## DATA FOR THE TASK
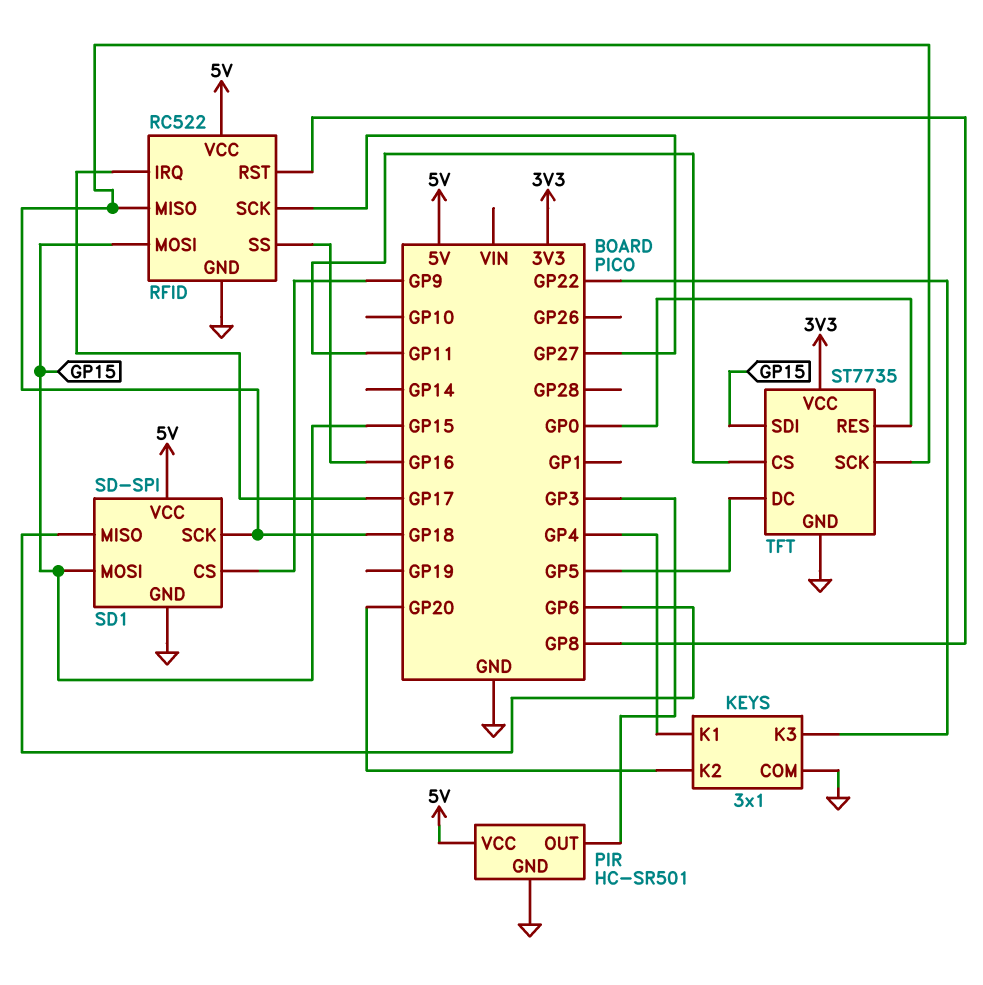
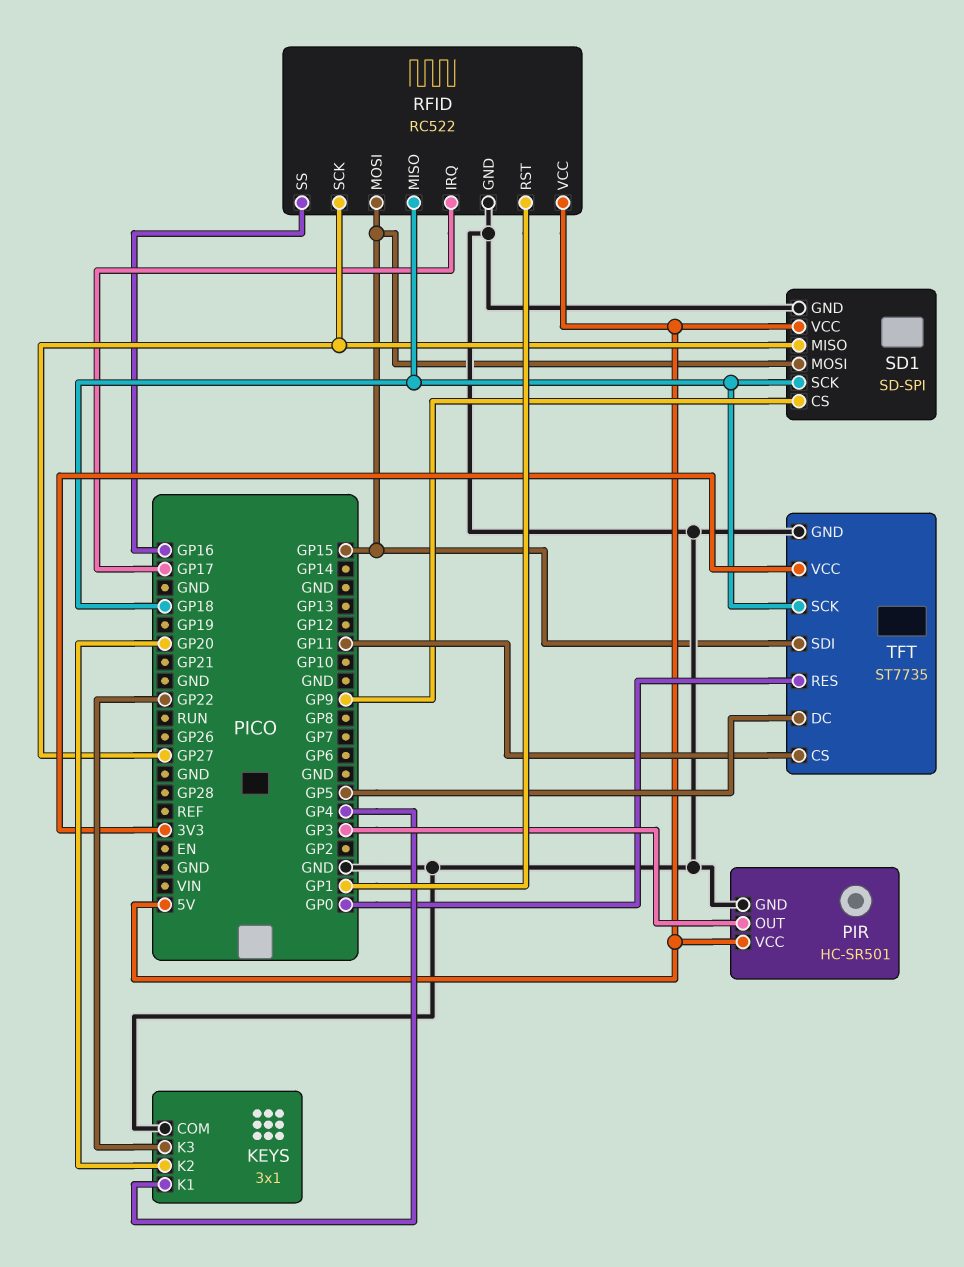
RFID pin RST: GP8 -> GP1
SD1 pin MISO: GP6 -> GP27

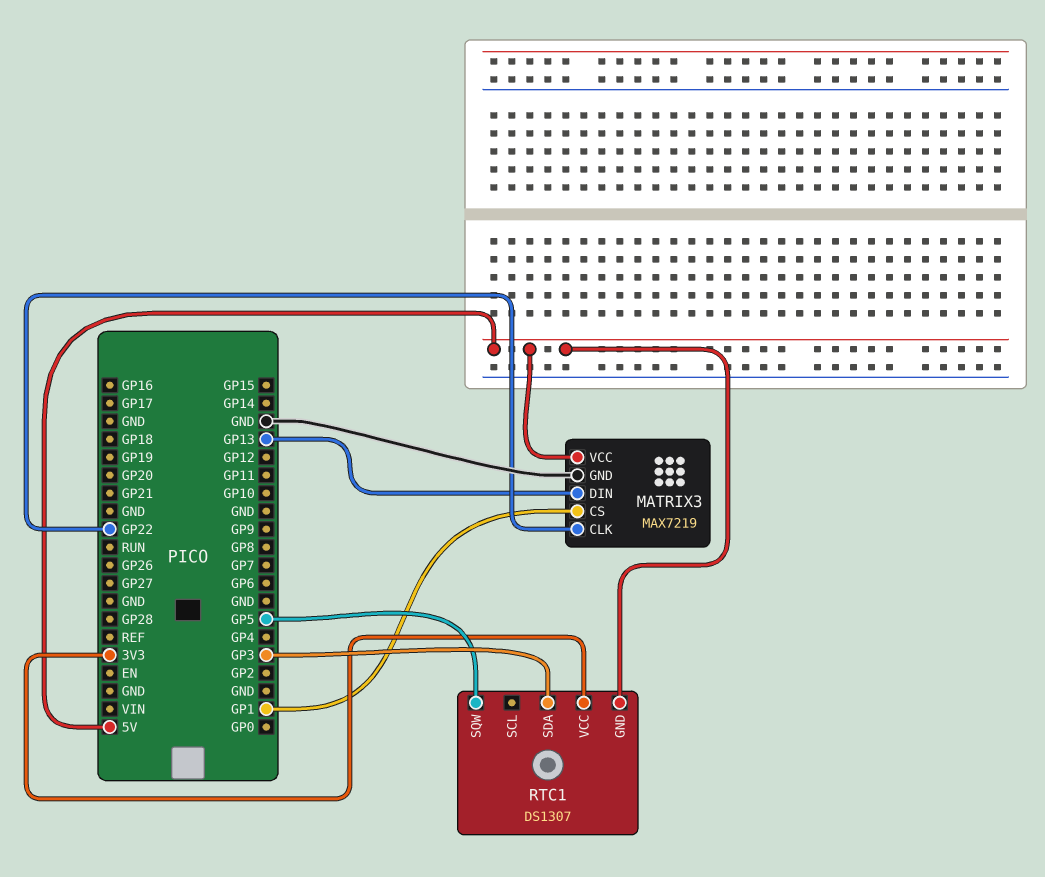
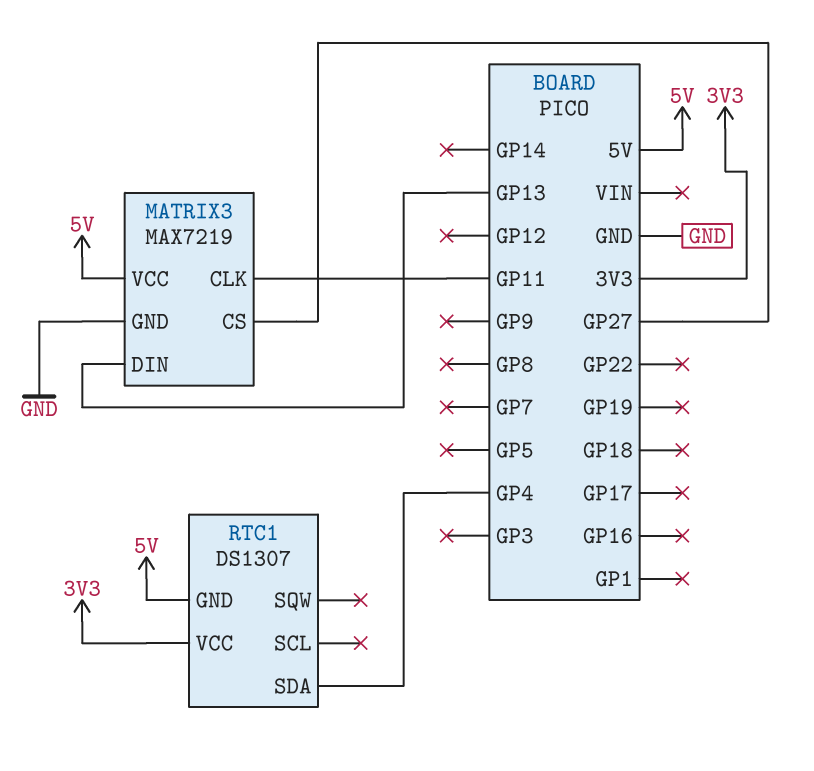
MATRIX3 pin CLK: GP22 -> GP11
MATRIX3 pin CS: GP1 -> GP27
RTC1 pin SDA: GP3 -> GP4
RTC1 pin SQW: GP5 -> none

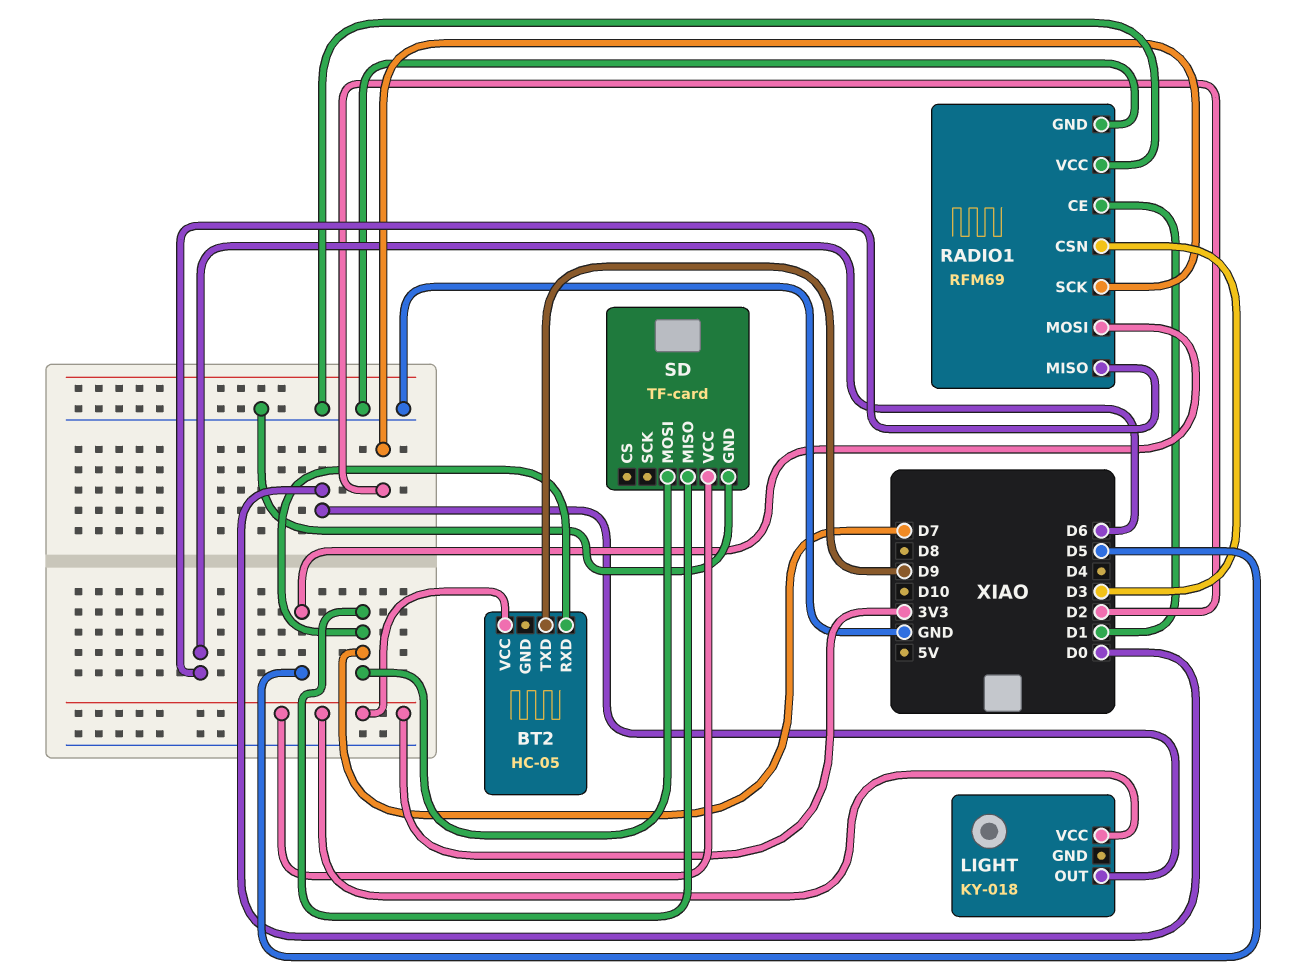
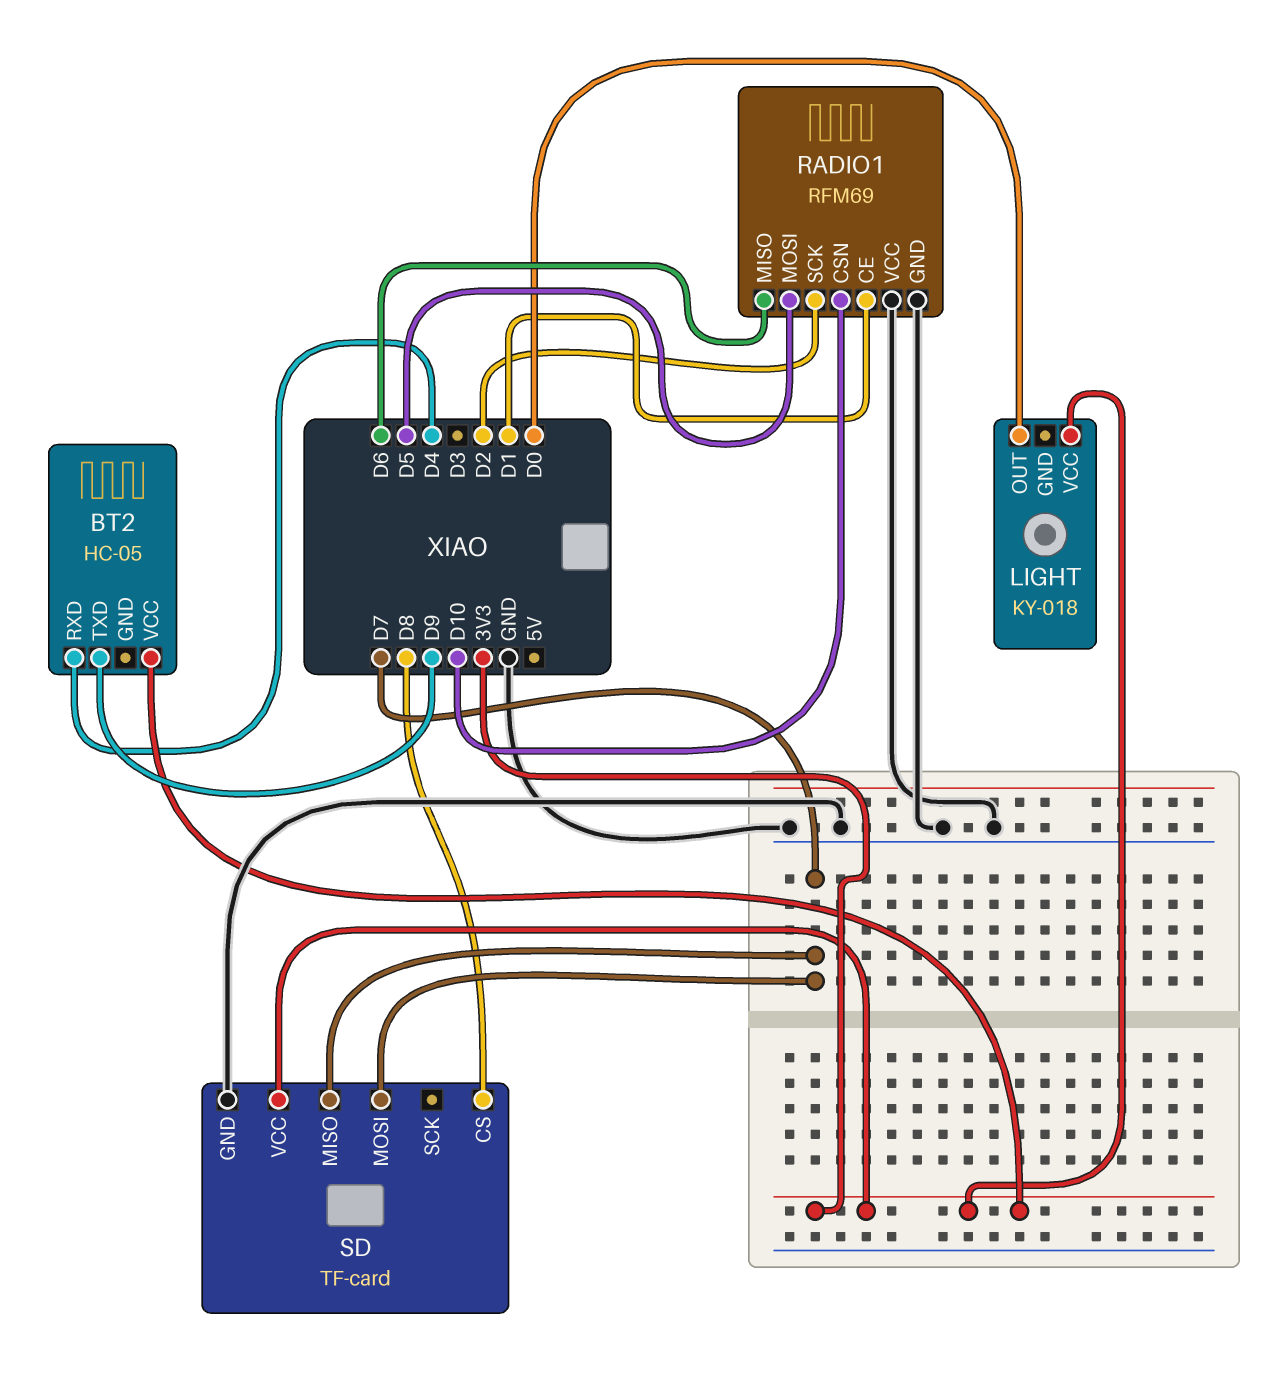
BT2 pin RXD: D7 -> D4
RADIO1 pin CSN: D3 -> D10
SD pin CS: none -> D8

## HOW TO COMPLETE THIS TASK
Please give the material above again in full, with no pictures in your version.

## RESPONSE BELOW
RFID pin RST: GP8 -> GP1
SD1 pin MISO: GP6 -> GP27

MATRIX3 pin CLK: GP22 -> GP11
MATRIX3 pin CS: GP1 -> GP27
RTC1 pin SDA: GP3 -> GP4
RTC1 pin SQW: GP5 -> none

BT2 pin RXD: D7 -> D4
RADIO1 pin CSN: D3 -> D10
SD pin CS: none -> D8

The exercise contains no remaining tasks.